▸ Try it: Starting from the line that holds "adding machine/bright yellow (409,188,467,248)", output exactly each line through the end of the listing. Do not copy pictures.

☆ ☆ ☆ ☆

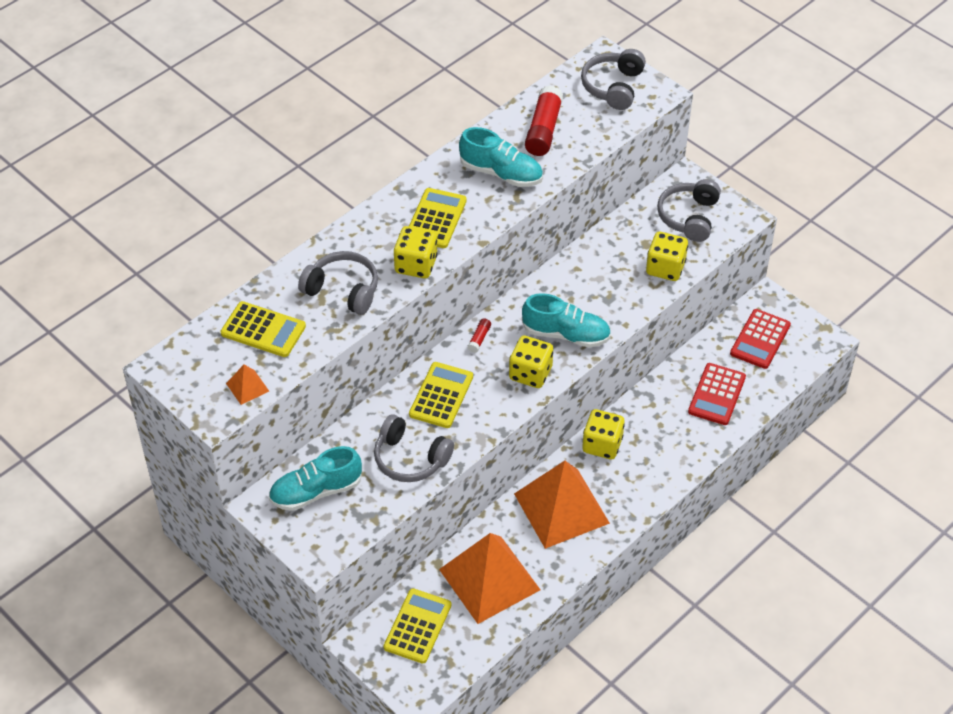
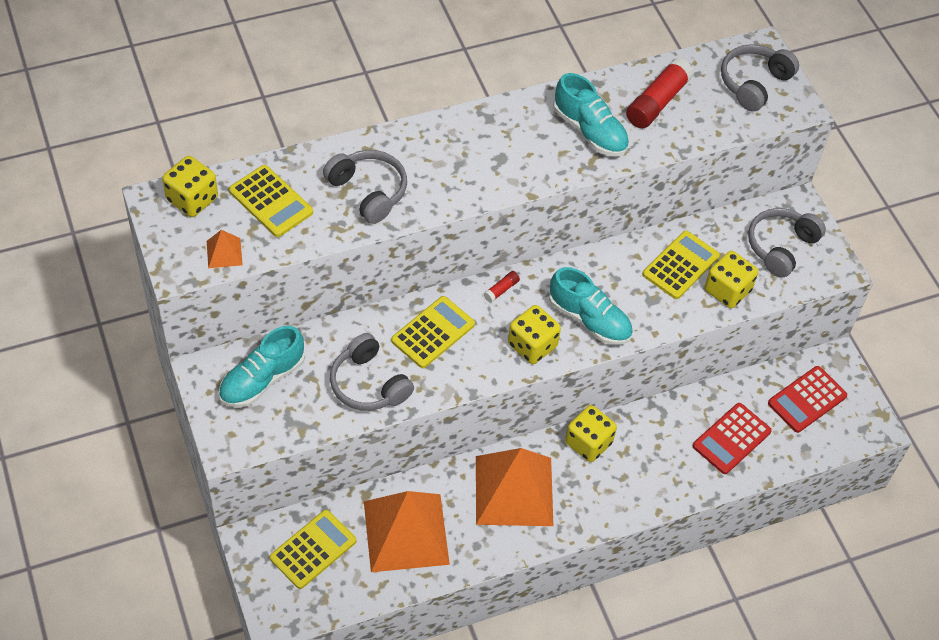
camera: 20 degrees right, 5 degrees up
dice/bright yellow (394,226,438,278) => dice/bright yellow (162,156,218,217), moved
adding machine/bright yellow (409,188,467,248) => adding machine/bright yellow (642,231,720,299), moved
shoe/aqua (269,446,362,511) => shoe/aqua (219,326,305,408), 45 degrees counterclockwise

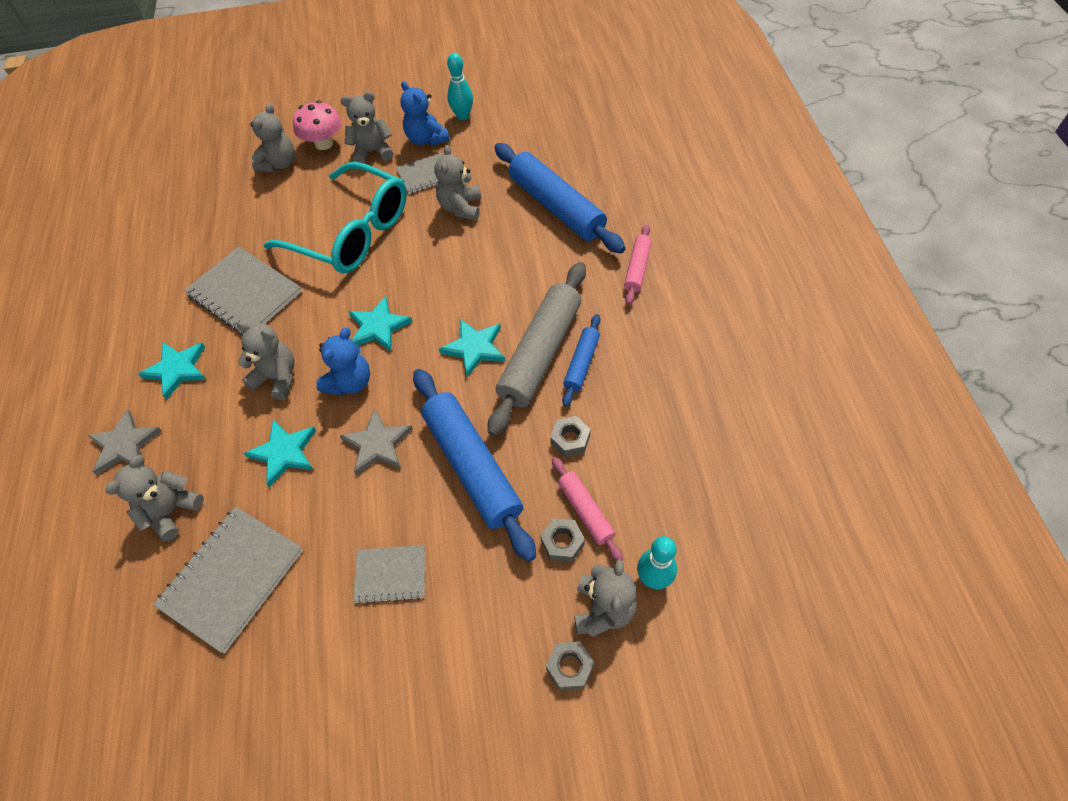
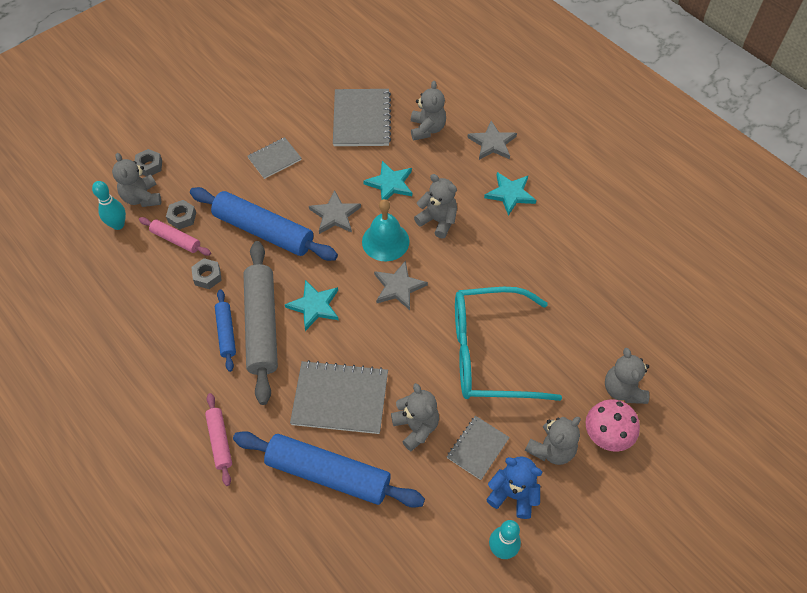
camera: 145 degrees right, 0 degrees up
exercise book/gray (184,246,302,335) => exercise book/gray (290,360,388,434), moved
stuffed bear/cobalt (316,327,370,396) => school bell/aqua (362,199,409,261)
star/aqua (348,296,413,351) => star/gray (374,260,428,310)
stuffed bear/gray (237,321,294,400) => stuffed bear/gray (414,174,457,239), 135 degrees counterclockwise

☆ ☆ ☆ ☆

▸ Response:
adding machine/bright yellow (409,188,467,248) => adding machine/bright yellow (642,231,720,299), moved
shoe/aqua (269,446,362,511) => shoe/aqua (219,326,305,408), 45 degrees counterclockwise

camera: 145 degrees right, 0 degrees up
exercise book/gray (184,246,302,335) => exercise book/gray (290,360,388,434), moved
stuffed bear/cobalt (316,327,370,396) => school bell/aqua (362,199,409,261)
star/aqua (348,296,413,351) => star/gray (374,260,428,310)
stuffed bear/gray (237,321,294,400) => stuffed bear/gray (414,174,457,239), 135 degrees counterclockwise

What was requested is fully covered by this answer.